WHAT YOU WILL DO
Copy out the records precisely, omitting pictures.

SUPPLIED DATA
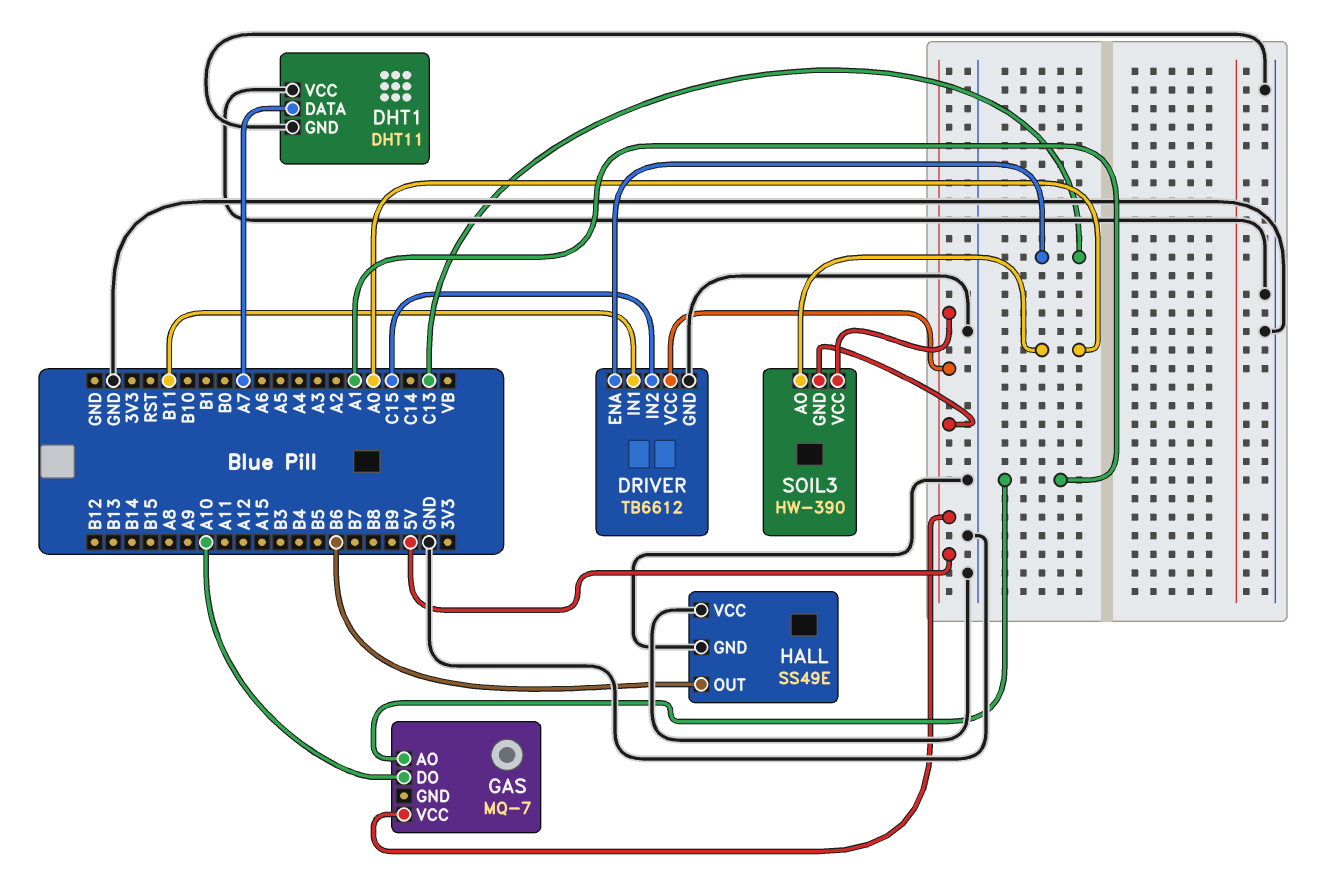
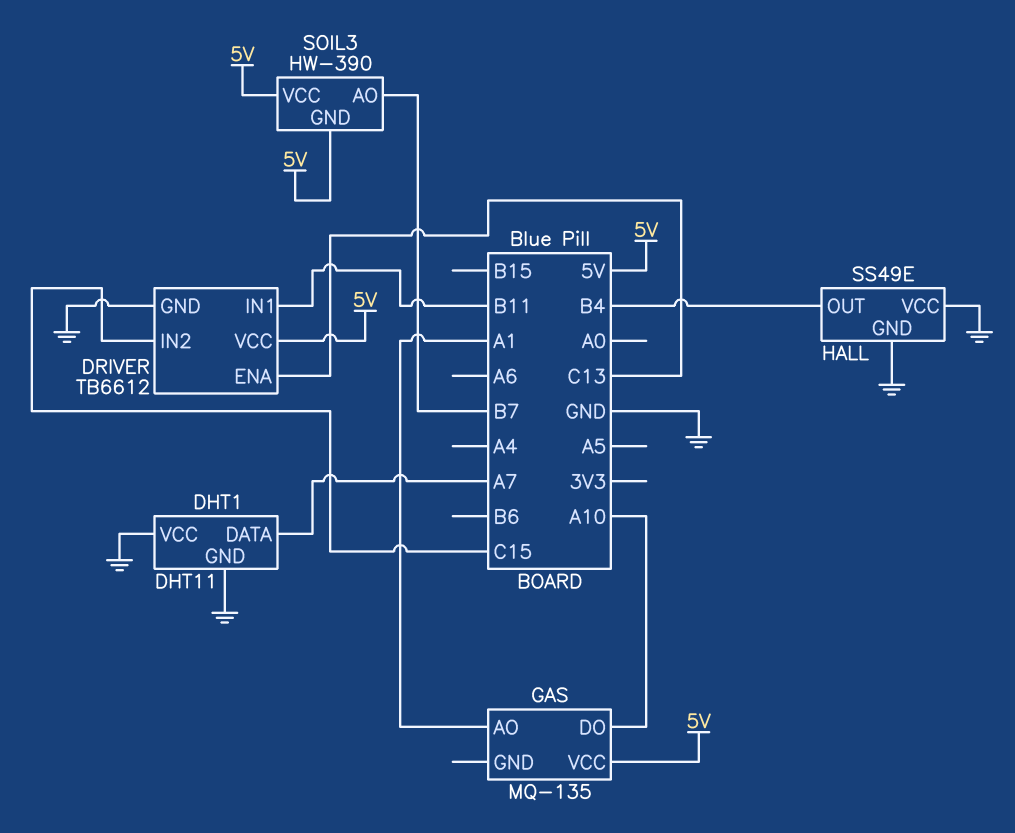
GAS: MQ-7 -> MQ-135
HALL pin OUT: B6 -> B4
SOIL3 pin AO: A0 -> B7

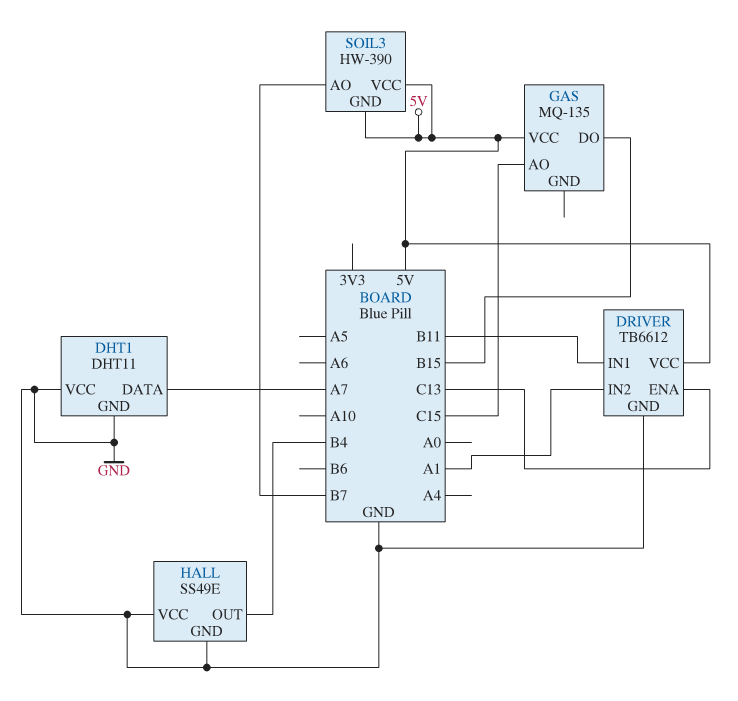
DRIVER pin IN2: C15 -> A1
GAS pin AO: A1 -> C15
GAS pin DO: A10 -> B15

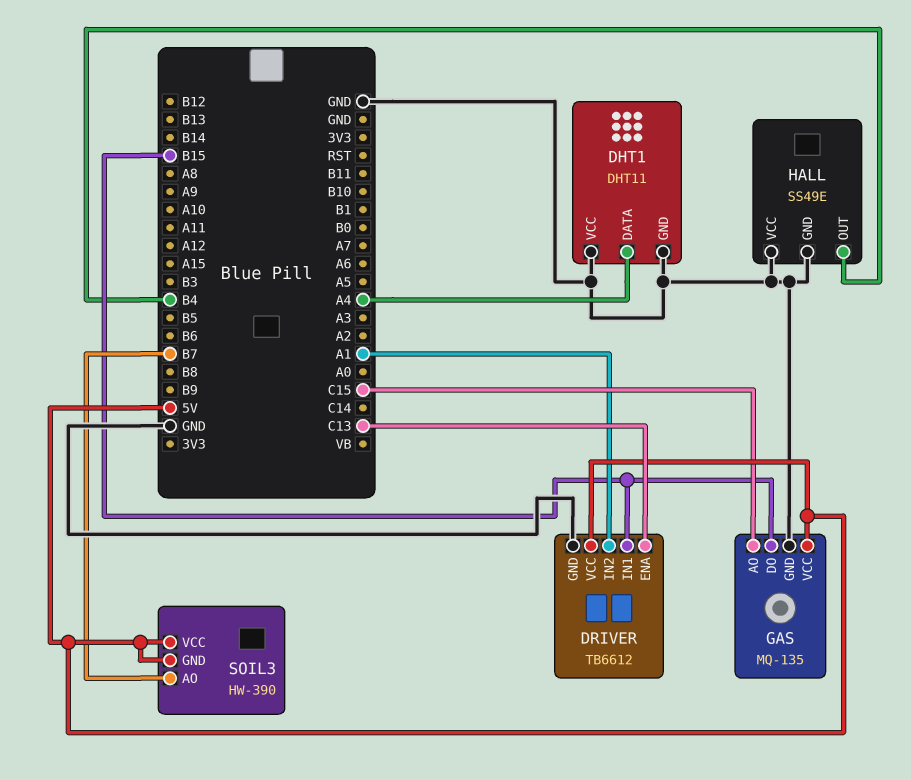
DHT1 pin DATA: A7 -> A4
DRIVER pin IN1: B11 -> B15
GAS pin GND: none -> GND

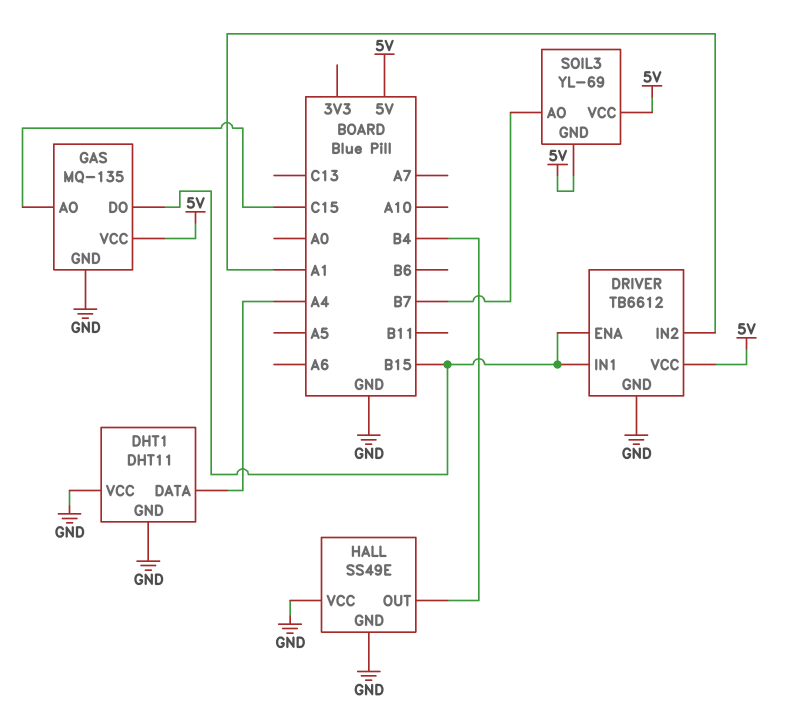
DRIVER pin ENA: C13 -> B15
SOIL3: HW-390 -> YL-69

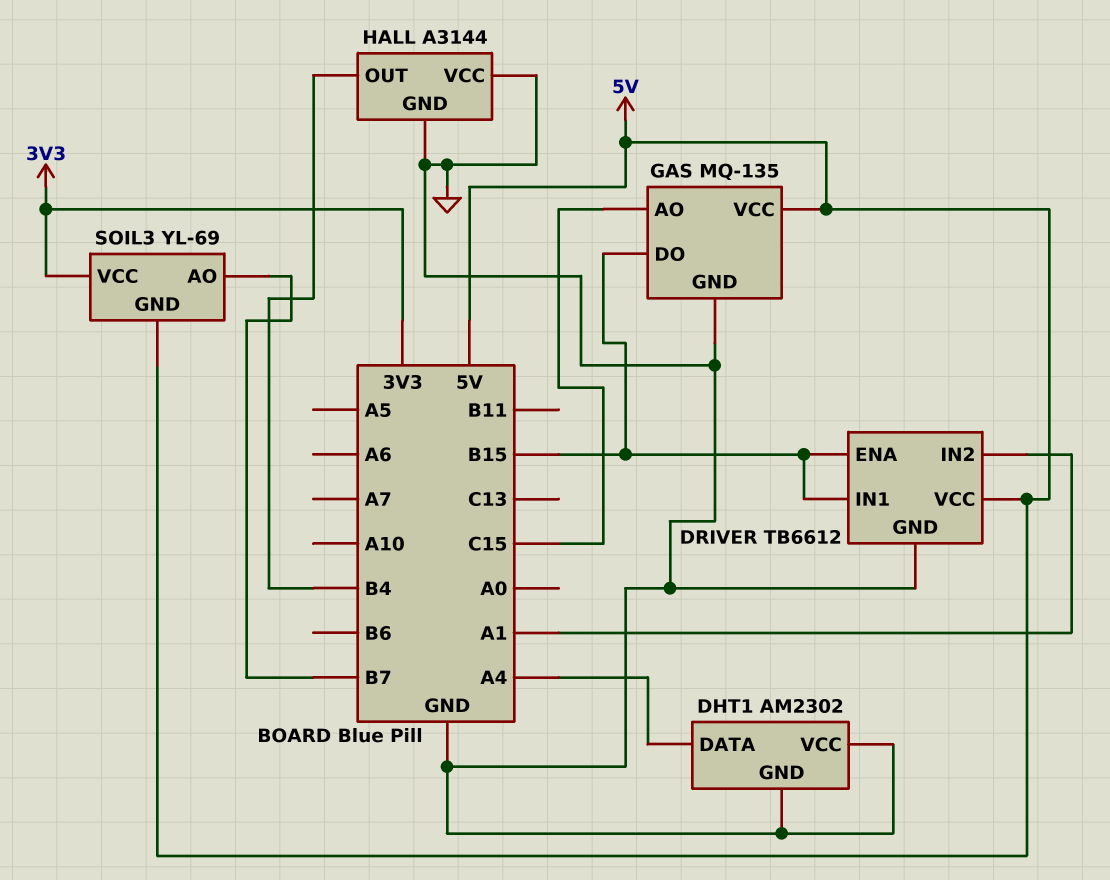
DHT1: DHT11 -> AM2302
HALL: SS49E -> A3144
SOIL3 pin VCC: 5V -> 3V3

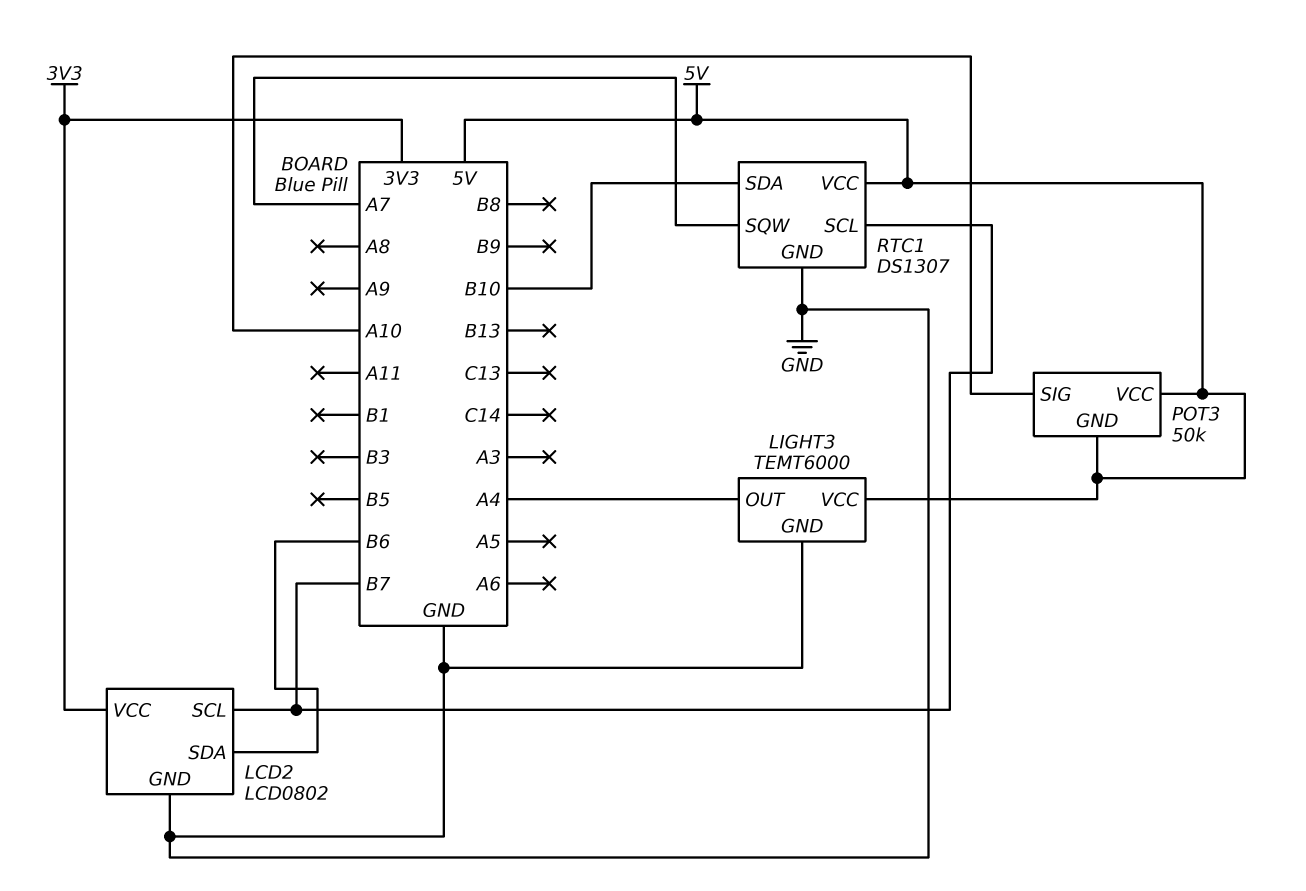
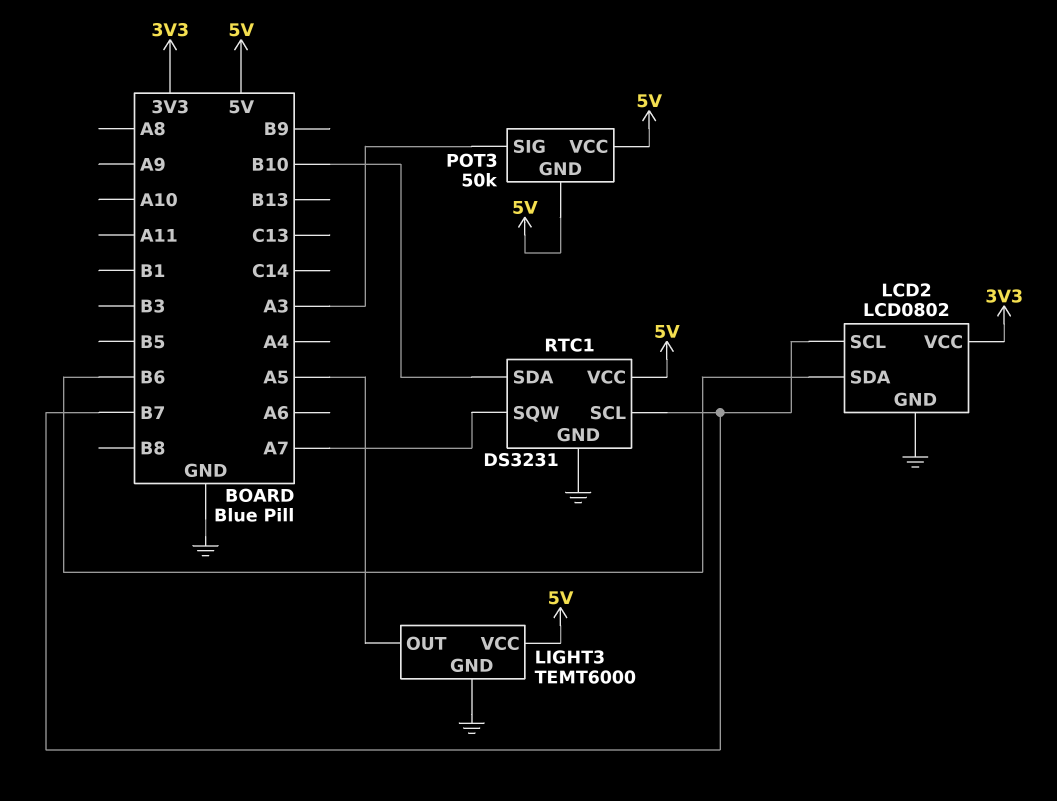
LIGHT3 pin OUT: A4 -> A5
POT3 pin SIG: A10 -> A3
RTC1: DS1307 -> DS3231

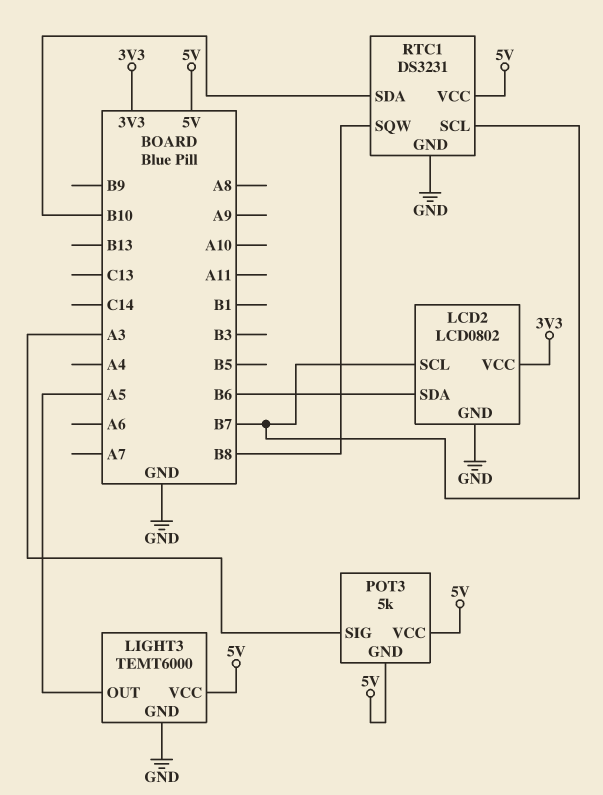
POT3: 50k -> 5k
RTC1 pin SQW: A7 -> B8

TASK ANSWER
GAS: MQ-7 -> MQ-135
HALL pin OUT: B6 -> B4
SOIL3 pin AO: A0 -> B7

DRIVER pin IN2: C15 -> A1
GAS pin AO: A1 -> C15
GAS pin DO: A10 -> B15

DHT1 pin DATA: A7 -> A4
DRIVER pin IN1: B11 -> B15
GAS pin GND: none -> GND

DRIVER pin ENA: C13 -> B15
SOIL3: HW-390 -> YL-69

DHT1: DHT11 -> AM2302
HALL: SS49E -> A3144
SOIL3 pin VCC: 5V -> 3V3

LIGHT3 pin OUT: A4 -> A5
POT3 pin SIG: A10 -> A3
RTC1: DS1307 -> DS3231

POT3: 50k -> 5k
RTC1 pin SQW: A7 -> B8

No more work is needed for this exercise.